* WORK REQUIRED *
Set down exactly the lines below, from the one containing "U3 pin GND: GND -> VIN" through the final line, and include no others.

* WORKING DATA *
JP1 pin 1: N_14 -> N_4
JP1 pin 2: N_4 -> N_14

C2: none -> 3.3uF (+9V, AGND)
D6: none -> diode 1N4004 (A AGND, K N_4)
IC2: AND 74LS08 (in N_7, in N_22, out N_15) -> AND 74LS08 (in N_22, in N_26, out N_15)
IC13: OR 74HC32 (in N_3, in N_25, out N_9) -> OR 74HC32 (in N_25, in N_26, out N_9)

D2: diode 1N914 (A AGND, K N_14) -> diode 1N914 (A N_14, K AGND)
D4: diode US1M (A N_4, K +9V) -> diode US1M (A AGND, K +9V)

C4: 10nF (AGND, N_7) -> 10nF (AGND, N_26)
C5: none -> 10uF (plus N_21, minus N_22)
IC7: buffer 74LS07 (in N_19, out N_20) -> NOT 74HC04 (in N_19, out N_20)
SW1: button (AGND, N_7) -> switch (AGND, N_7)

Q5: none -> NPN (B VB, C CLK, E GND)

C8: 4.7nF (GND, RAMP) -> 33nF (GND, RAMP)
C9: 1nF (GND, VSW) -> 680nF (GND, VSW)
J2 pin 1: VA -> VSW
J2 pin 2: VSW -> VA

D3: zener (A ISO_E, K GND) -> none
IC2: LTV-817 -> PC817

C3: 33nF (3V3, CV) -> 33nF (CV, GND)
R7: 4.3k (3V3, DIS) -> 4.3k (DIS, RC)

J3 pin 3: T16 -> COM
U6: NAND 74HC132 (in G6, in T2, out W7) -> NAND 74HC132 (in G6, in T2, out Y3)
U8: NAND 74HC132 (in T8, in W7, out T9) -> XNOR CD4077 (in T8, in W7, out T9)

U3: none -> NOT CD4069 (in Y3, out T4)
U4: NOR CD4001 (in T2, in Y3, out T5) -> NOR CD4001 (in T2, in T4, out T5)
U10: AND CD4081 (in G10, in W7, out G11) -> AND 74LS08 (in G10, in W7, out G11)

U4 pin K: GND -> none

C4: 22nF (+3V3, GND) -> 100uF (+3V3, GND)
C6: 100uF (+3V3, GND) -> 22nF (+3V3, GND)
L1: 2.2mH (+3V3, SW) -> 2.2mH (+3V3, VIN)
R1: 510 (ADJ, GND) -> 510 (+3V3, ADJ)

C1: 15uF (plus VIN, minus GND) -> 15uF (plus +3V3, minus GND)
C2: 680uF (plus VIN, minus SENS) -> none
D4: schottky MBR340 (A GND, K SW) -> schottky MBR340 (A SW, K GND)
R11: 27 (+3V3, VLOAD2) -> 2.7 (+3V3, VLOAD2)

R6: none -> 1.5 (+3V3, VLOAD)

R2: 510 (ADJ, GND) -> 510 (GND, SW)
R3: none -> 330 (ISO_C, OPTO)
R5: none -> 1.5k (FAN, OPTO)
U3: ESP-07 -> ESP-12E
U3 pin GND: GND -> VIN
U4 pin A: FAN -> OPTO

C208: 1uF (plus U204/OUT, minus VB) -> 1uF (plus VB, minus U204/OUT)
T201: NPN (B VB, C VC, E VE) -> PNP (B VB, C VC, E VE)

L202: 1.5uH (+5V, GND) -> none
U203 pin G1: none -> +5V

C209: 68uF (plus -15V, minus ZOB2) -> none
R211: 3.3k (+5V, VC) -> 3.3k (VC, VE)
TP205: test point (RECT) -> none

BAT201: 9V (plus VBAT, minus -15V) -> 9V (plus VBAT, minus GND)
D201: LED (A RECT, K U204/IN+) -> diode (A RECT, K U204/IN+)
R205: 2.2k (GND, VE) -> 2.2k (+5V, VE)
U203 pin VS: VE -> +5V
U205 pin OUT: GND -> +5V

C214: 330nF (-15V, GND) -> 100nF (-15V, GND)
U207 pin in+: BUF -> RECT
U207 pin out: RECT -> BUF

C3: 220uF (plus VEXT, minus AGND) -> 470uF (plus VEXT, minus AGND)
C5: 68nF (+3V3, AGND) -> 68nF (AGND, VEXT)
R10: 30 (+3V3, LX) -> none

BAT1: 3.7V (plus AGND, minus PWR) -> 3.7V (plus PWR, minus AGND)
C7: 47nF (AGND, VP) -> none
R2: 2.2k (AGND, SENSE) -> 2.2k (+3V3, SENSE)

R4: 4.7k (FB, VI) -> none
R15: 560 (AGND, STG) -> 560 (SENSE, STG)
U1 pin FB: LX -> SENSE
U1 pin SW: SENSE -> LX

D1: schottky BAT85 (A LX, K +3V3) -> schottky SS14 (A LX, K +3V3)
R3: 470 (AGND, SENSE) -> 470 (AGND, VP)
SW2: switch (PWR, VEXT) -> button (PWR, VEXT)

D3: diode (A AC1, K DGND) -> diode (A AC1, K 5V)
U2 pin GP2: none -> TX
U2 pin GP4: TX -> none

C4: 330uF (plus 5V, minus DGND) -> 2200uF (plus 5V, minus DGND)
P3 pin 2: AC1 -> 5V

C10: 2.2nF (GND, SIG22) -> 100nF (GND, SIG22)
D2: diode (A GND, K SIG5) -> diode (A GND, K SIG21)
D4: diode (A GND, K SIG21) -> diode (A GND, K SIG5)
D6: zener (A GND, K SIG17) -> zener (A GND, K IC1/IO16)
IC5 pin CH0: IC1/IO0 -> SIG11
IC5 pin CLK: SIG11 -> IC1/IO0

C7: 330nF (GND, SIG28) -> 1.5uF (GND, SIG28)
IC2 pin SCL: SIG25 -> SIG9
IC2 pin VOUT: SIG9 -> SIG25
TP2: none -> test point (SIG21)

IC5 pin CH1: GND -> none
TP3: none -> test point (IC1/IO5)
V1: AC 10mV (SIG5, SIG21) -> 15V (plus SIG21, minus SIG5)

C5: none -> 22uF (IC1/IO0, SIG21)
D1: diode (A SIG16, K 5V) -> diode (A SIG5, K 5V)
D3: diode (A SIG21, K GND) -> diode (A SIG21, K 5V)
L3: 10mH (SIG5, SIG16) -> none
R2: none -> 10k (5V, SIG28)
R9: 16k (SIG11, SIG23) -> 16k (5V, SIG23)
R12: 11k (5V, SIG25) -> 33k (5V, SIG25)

* RESPONSE *
U3 pin GND: GND -> VIN
U4 pin A: FAN -> OPTO

C208: 1uF (plus U204/OUT, minus VB) -> 1uF (plus VB, minus U204/OUT)
T201: NPN (B VB, C VC, E VE) -> PNP (B VB, C VC, E VE)

L202: 1.5uH (+5V, GND) -> none
U203 pin G1: none -> +5V

C209: 68uF (plus -15V, minus ZOB2) -> none
R211: 3.3k (+5V, VC) -> 3.3k (VC, VE)
TP205: test point (RECT) -> none

BAT201: 9V (plus VBAT, minus -15V) -> 9V (plus VBAT, minus GND)
D201: LED (A RECT, K U204/IN+) -> diode (A RECT, K U204/IN+)
R205: 2.2k (GND, VE) -> 2.2k (+5V, VE)
U203 pin VS: VE -> +5V
U205 pin OUT: GND -> +5V

C214: 330nF (-15V, GND) -> 100nF (-15V, GND)
U207 pin in+: BUF -> RECT
U207 pin out: RECT -> BUF

C3: 220uF (plus VEXT, minus AGND) -> 470uF (plus VEXT, minus AGND)
C5: 68nF (+3V3, AGND) -> 68nF (AGND, VEXT)
R10: 30 (+3V3, LX) -> none

BAT1: 3.7V (plus AGND, minus PWR) -> 3.7V (plus PWR, minus AGND)
C7: 47nF (AGND, VP) -> none
R2: 2.2k (AGND, SENSE) -> 2.2k (+3V3, SENSE)

R4: 4.7k (FB, VI) -> none
R15: 560 (AGND, STG) -> 560 (SENSE, STG)
U1 pin FB: LX -> SENSE
U1 pin SW: SENSE -> LX

D1: schottky BAT85 (A LX, K +3V3) -> schottky SS14 (A LX, K +3V3)
R3: 470 (AGND, SENSE) -> 470 (AGND, VP)
SW2: switch (PWR, VEXT) -> button (PWR, VEXT)

D3: diode (A AC1, K DGND) -> diode (A AC1, K 5V)
U2 pin GP2: none -> TX
U2 pin GP4: TX -> none

C4: 330uF (plus 5V, minus DGND) -> 2200uF (plus 5V, minus DGND)
P3 pin 2: AC1 -> 5V

C10: 2.2nF (GND, SIG22) -> 100nF (GND, SIG22)
D2: diode (A GND, K SIG5) -> diode (A GND, K SIG21)
D4: diode (A GND, K SIG21) -> diode (A GND, K SIG5)
D6: zener (A GND, K SIG17) -> zener (A GND, K IC1/IO16)
IC5 pin CH0: IC1/IO0 -> SIG11
IC5 pin CLK: SIG11 -> IC1/IO0

C7: 330nF (GND, SIG28) -> 1.5uF (GND, SIG28)
IC2 pin SCL: SIG25 -> SIG9
IC2 pin VOUT: SIG9 -> SIG25
TP2: none -> test point (SIG21)

IC5 pin CH1: GND -> none
TP3: none -> test point (IC1/IO5)
V1: AC 10mV (SIG5, SIG21) -> 15V (plus SIG21, minus SIG5)

C5: none -> 22uF (IC1/IO0, SIG21)
D1: diode (A SIG16, K 5V) -> diode (A SIG5, K 5V)
D3: diode (A SIG21, K GND) -> diode (A SIG21, K 5V)
L3: 10mH (SIG5, SIG16) -> none
R2: none -> 10k (5V, SIG28)
R9: 16k (SIG11, SIG23) -> 16k (5V, SIG23)
R12: 11k (5V, SIG25) -> 33k (5V, SIG25)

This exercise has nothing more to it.